> _Data shown_:
_ _ _ _

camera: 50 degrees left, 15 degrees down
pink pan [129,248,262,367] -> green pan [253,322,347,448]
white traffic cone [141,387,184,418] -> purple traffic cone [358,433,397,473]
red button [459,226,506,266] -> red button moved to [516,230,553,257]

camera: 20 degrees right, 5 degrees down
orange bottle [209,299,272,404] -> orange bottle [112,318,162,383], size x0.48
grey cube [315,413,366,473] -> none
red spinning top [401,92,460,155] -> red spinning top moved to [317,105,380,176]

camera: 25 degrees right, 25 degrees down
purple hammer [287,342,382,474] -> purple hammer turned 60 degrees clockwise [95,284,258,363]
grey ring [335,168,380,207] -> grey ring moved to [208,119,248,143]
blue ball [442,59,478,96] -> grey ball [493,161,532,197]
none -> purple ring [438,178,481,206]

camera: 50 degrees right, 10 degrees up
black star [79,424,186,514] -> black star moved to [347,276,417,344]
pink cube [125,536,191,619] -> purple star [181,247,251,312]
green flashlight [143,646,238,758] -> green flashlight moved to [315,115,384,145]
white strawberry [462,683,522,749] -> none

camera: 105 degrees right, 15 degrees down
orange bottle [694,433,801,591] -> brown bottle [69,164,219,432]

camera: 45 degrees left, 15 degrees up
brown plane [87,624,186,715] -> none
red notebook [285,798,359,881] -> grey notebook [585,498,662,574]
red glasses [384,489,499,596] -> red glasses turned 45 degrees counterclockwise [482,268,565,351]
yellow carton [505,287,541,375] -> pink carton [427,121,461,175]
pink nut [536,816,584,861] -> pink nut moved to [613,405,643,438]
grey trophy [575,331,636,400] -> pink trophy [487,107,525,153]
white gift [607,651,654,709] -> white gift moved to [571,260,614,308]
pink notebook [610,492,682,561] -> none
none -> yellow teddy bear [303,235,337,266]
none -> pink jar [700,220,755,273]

_ _ _ _

> _Task description_: The full material above needs to be returned unaltered.

> _Output of the task_:
camera: 50 degrees left, 15 degrees down
pink pan [129,248,262,367] -> green pan [253,322,347,448]
white traffic cone [141,387,184,418] -> purple traffic cone [358,433,397,473]
red button [459,226,506,266] -> red button moved to [516,230,553,257]

camera: 20 degrees right, 5 degrees down
orange bottle [209,299,272,404] -> orange bottle [112,318,162,383], size x0.48
grey cube [315,413,366,473] -> none
red spinning top [401,92,460,155] -> red spinning top moved to [317,105,380,176]

camera: 25 degrees right, 25 degrees down
purple hammer [287,342,382,474] -> purple hammer turned 60 degrees clockwise [95,284,258,363]
grey ring [335,168,380,207] -> grey ring moved to [208,119,248,143]
blue ball [442,59,478,96] -> grey ball [493,161,532,197]
none -> purple ring [438,178,481,206]

camera: 50 degrees right, 10 degrees up
black star [79,424,186,514] -> black star moved to [347,276,417,344]
pink cube [125,536,191,619] -> purple star [181,247,251,312]
green flashlight [143,646,238,758] -> green flashlight moved to [315,115,384,145]
white strawberry [462,683,522,749] -> none

camera: 105 degrees right, 15 degrees down
orange bottle [694,433,801,591] -> brown bottle [69,164,219,432]

camera: 45 degrees left, 15 degrees up
brown plane [87,624,186,715] -> none
red notebook [285,798,359,881] -> grey notebook [585,498,662,574]
red glasses [384,489,499,596] -> red glasses turned 45 degrees counterclockwise [482,268,565,351]
yellow carton [505,287,541,375] -> pink carton [427,121,461,175]
pink nut [536,816,584,861] -> pink nut moved to [613,405,643,438]
grey trophy [575,331,636,400] -> pink trophy [487,107,525,153]
white gift [607,651,654,709] -> white gift moved to [571,260,614,308]
pink notebook [610,492,682,561] -> none
none -> yellow teddy bear [303,235,337,266]
none -> pink jar [700,220,755,273]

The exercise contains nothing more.